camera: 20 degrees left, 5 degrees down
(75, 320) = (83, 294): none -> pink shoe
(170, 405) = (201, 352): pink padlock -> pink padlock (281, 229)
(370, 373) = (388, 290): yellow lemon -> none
┄┄┄┄┄┄┄┄┄┄┄┄┄┄┄┄┄┄┄┄
Required work: Transcribe the data above in full, exactly.

Problem solution:
camera: 20 degrees left, 5 degrees down
(75, 320) = (83, 294): none -> pink shoe
(170, 405) = (201, 352): pink padlock -> pink padlock (281, 229)
(370, 373) = (388, 290): yellow lemon -> none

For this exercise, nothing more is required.